**The task**
Copy out these entries with "upper-left" substituted for "top-left" and everything else unchanged. Omit the pictures.
======== Data shown ========
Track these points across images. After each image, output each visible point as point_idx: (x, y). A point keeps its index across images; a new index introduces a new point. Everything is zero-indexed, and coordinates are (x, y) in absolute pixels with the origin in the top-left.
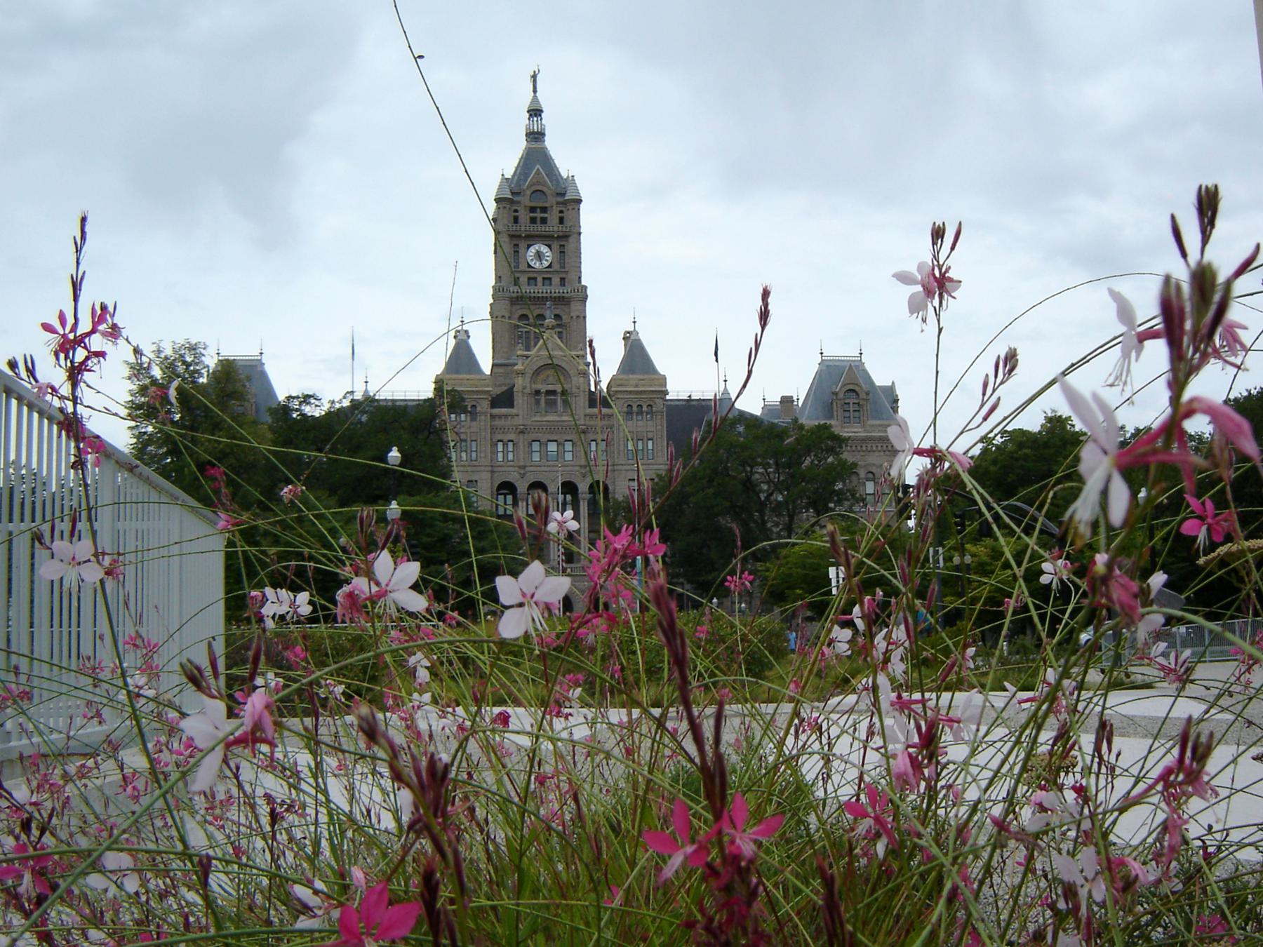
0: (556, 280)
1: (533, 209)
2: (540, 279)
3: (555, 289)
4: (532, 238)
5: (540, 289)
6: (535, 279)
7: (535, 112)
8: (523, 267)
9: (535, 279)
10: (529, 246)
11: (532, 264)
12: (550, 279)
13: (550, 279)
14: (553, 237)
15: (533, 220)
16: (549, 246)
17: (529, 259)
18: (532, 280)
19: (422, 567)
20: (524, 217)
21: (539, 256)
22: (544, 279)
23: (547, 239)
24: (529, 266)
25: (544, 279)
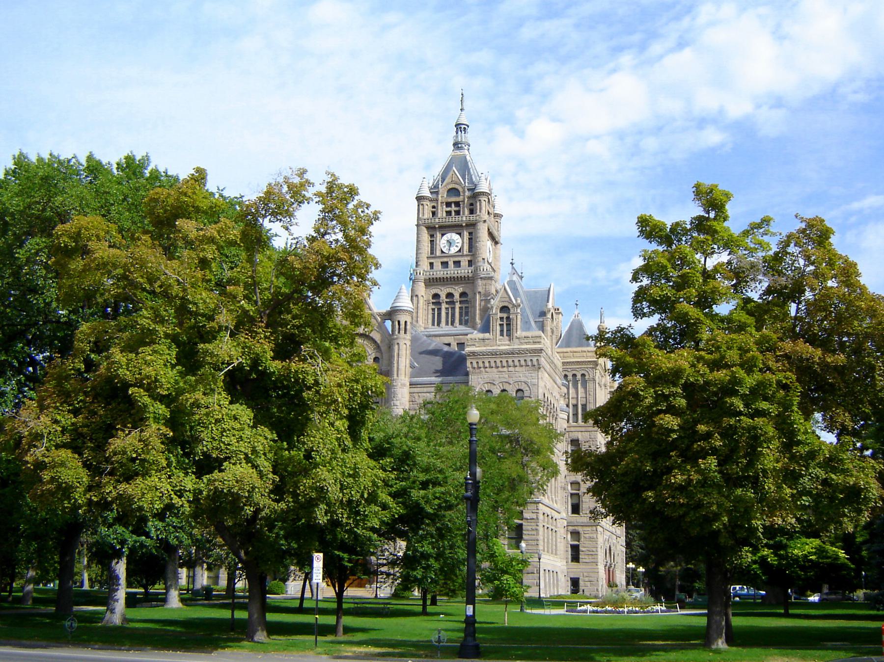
0: (464, 262)
1: (448, 204)
2: (451, 264)
3: (465, 270)
4: (445, 229)
5: (452, 271)
6: (447, 263)
7: (460, 127)
8: (438, 253)
9: (447, 263)
10: (443, 235)
11: (444, 250)
12: (459, 262)
13: (459, 262)
14: (461, 226)
15: (449, 213)
16: (460, 234)
17: (442, 246)
18: (445, 264)
19: (187, 568)
20: (442, 212)
21: (450, 243)
22: (455, 262)
23: (457, 228)
24: (442, 252)
25: (455, 262)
========
**Response to this exercise**
Track these points across images. After each image, output each visible point as point_idx: (x, y). A point keeps its index across images; a new index introduces a new point. Everything is zero-indexed, and coordinates are (x, y) in absolute pixels with the origin in the upper-left.
0: (556, 280)
1: (533, 209)
2: (540, 279)
3: (555, 289)
4: (532, 238)
5: (540, 289)
6: (535, 279)
7: (535, 112)
8: (523, 267)
9: (535, 279)
10: (529, 246)
11: (532, 264)
12: (550, 279)
13: (550, 279)
14: (553, 237)
15: (533, 220)
16: (549, 246)
17: (529, 259)
18: (532, 280)
19: (422, 567)
20: (524, 217)
21: (539, 256)
22: (544, 279)
23: (547, 239)
24: (529, 266)
25: (544, 279)
0: (464, 262)
1: (448, 204)
2: (451, 264)
3: (465, 270)
4: (445, 229)
5: (452, 271)
6: (447, 263)
7: (460, 127)
8: (438, 253)
9: (447, 263)
10: (443, 235)
11: (444, 250)
12: (459, 262)
13: (459, 262)
14: (461, 226)
15: (449, 213)
16: (460, 234)
17: (442, 246)
18: (445, 264)
19: (187, 568)
20: (442, 212)
21: (450, 243)
22: (455, 262)
23: (457, 228)
24: (442, 252)
25: (455, 262)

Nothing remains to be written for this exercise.